* **Recorded data**
*** Begin section ***
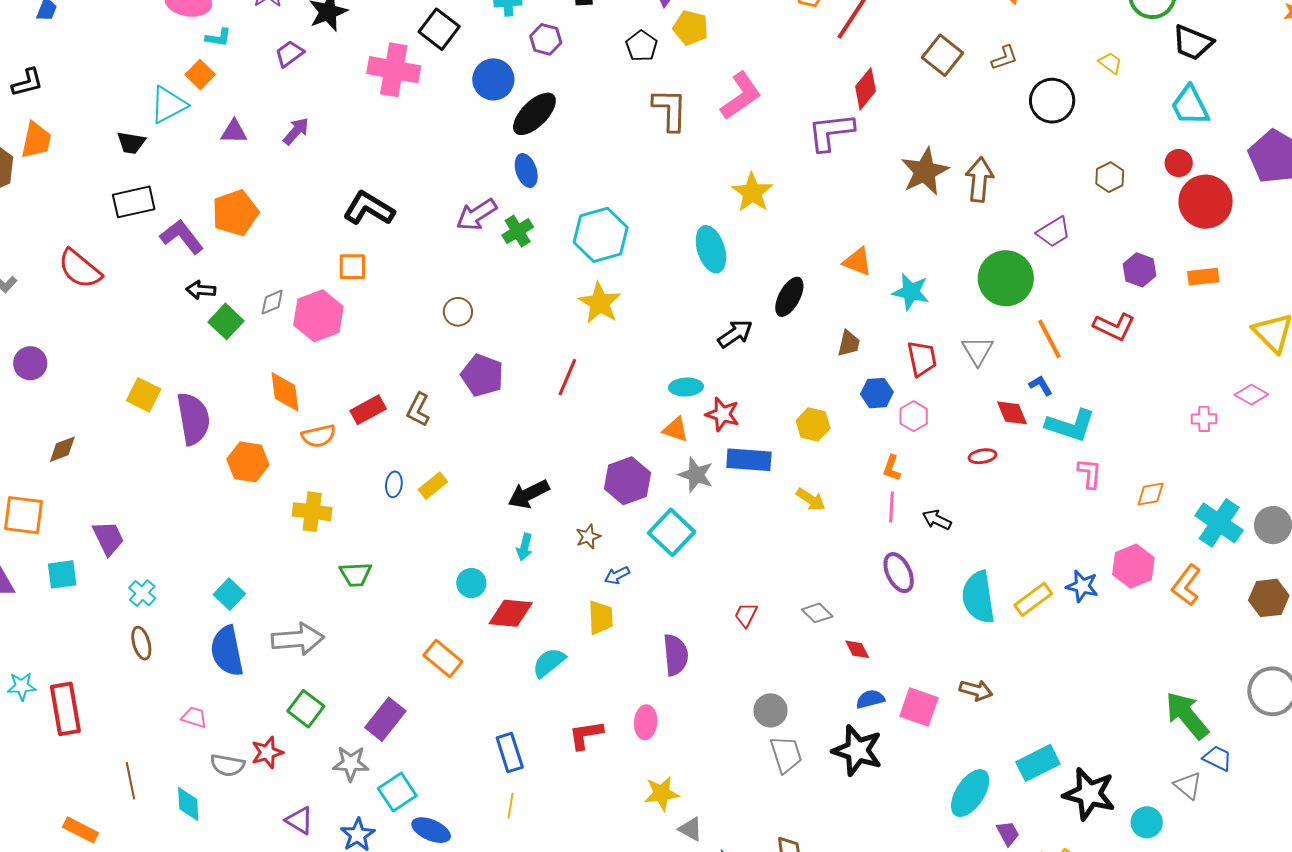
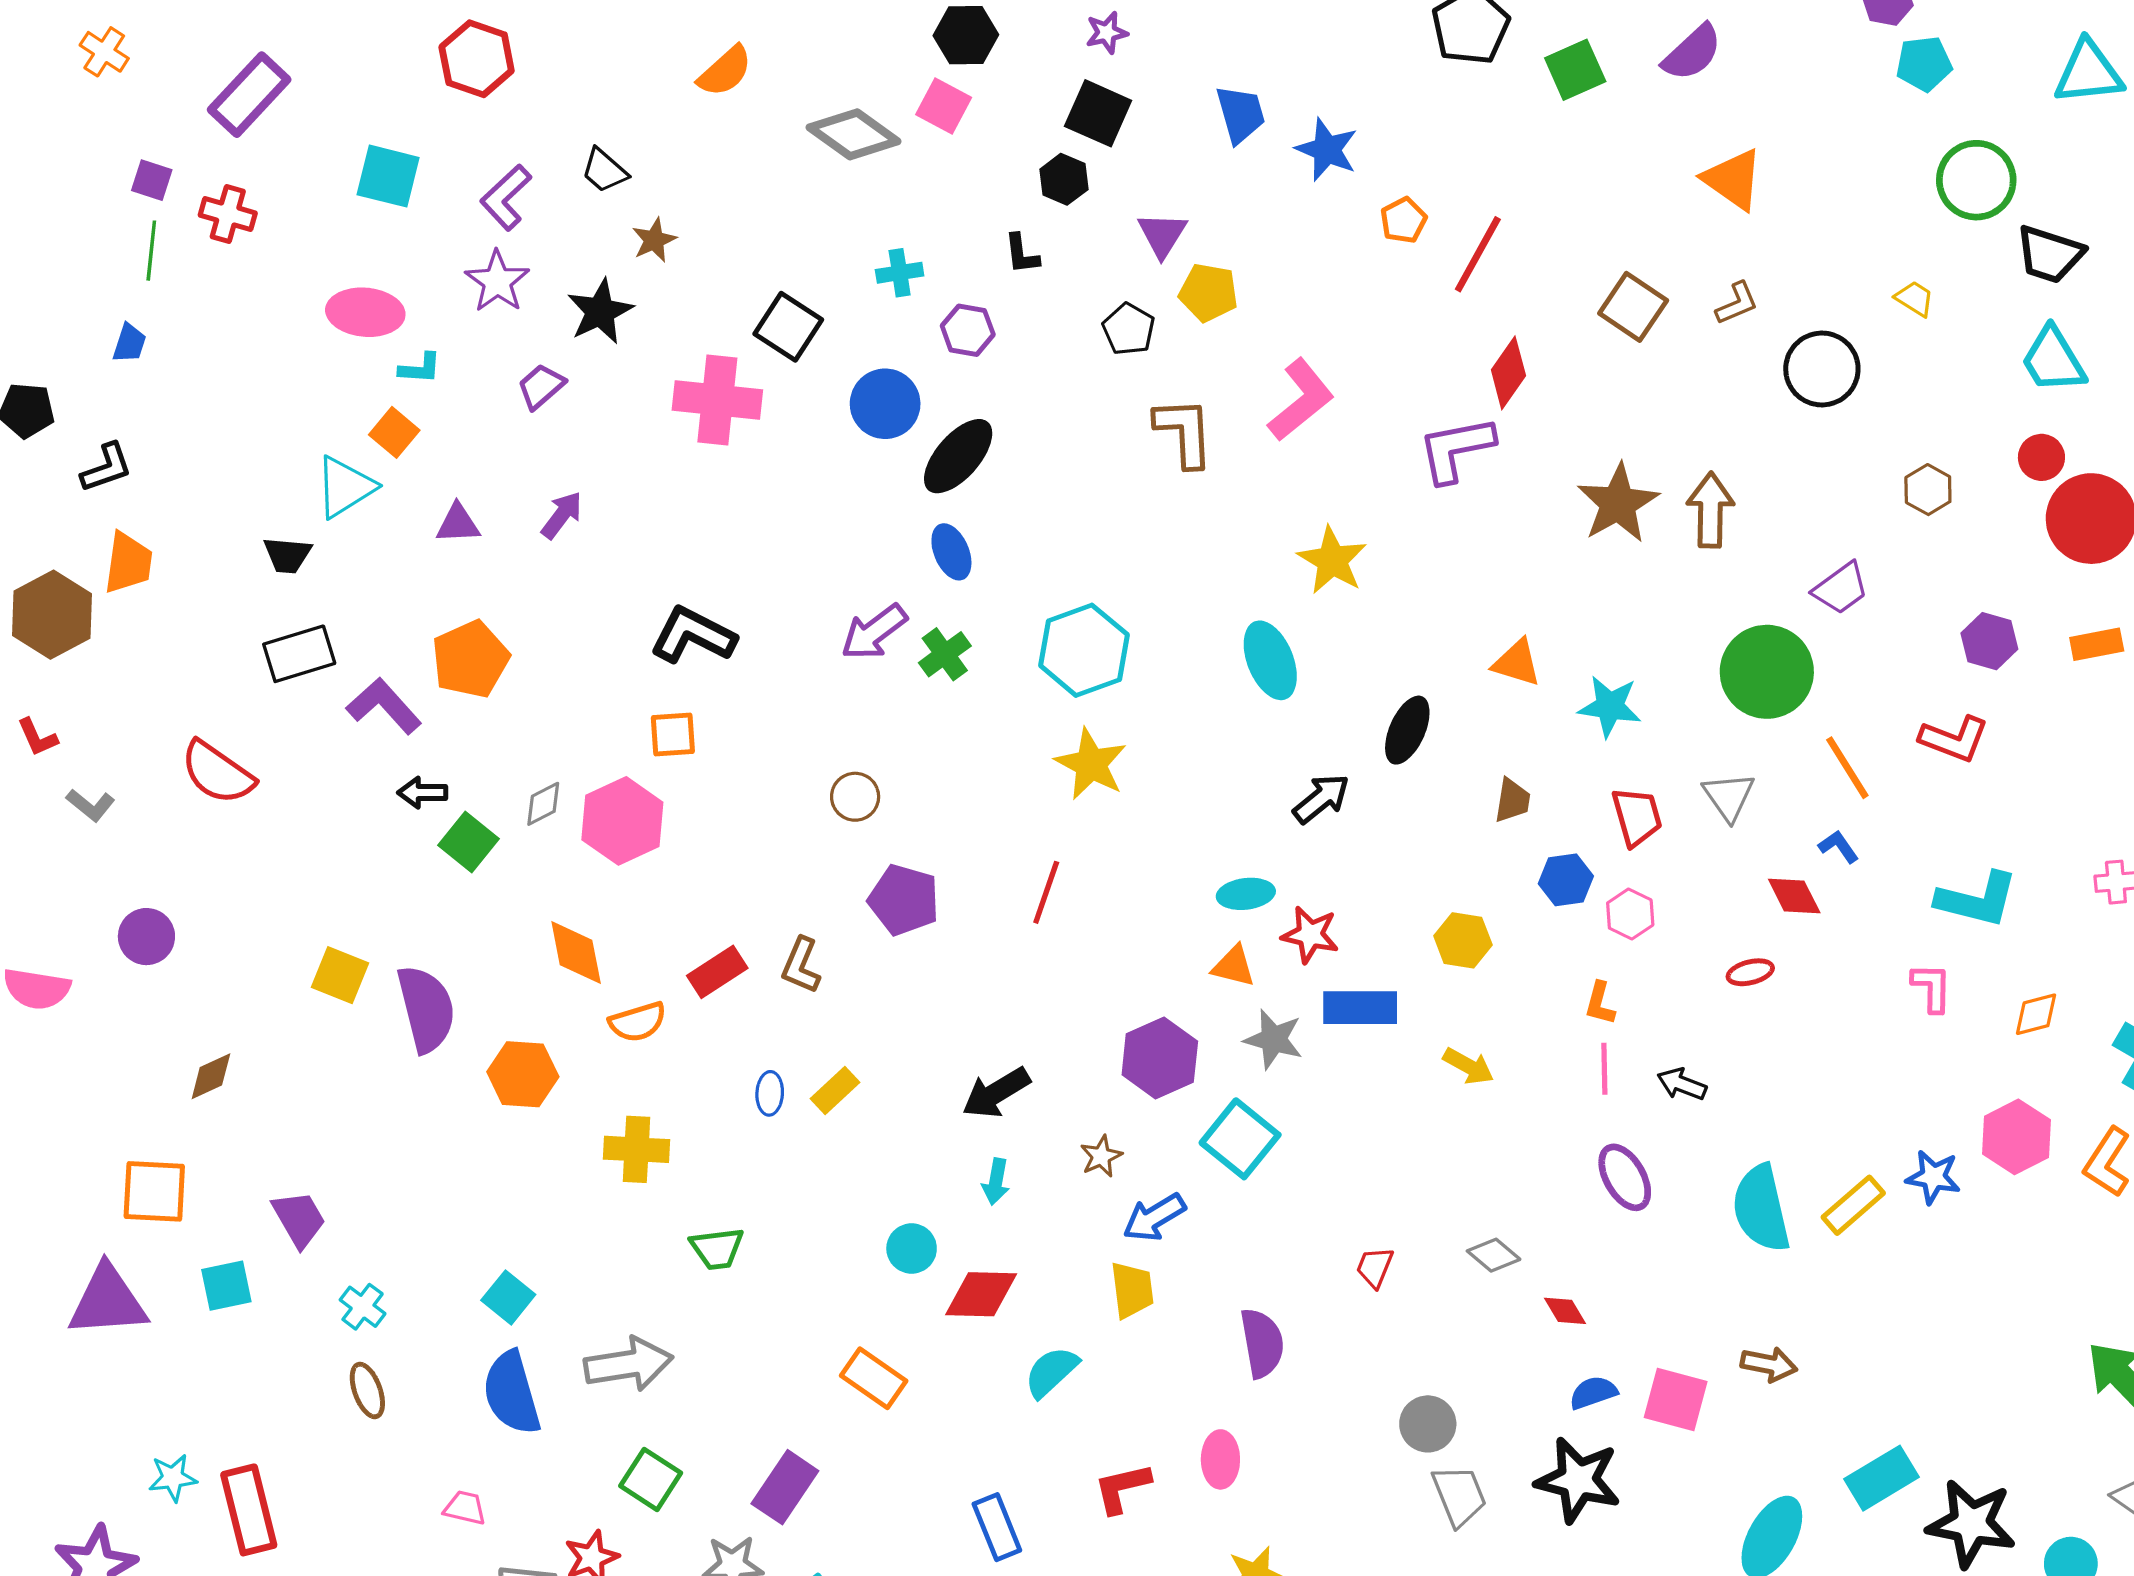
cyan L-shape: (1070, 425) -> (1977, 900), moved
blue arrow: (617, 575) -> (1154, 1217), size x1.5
*** End section ***
*** Begin section ***
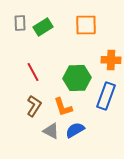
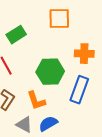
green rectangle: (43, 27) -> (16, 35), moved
*** End section ***
*** Begin section ***
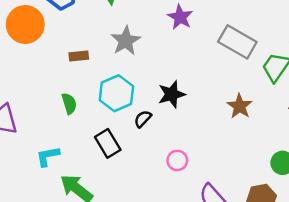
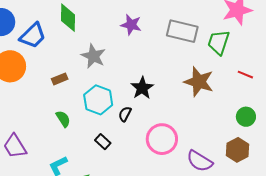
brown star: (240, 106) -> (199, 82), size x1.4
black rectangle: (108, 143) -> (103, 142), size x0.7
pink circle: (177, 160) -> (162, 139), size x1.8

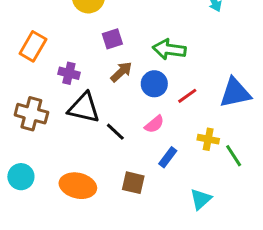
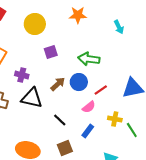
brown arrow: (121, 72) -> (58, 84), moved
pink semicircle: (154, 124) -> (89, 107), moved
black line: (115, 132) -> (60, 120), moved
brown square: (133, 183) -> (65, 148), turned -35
*** End section ***
* **Task directions**
From the line holding "black line: (115, 132) -> (60, 120), moved" to the line holding "brown square: (133, 183)", inclusive, restate each line above exactly as written.

* **Solved exercise**
black line: (115, 132) -> (60, 120), moved
brown square: (133, 183) -> (65, 148), turned -35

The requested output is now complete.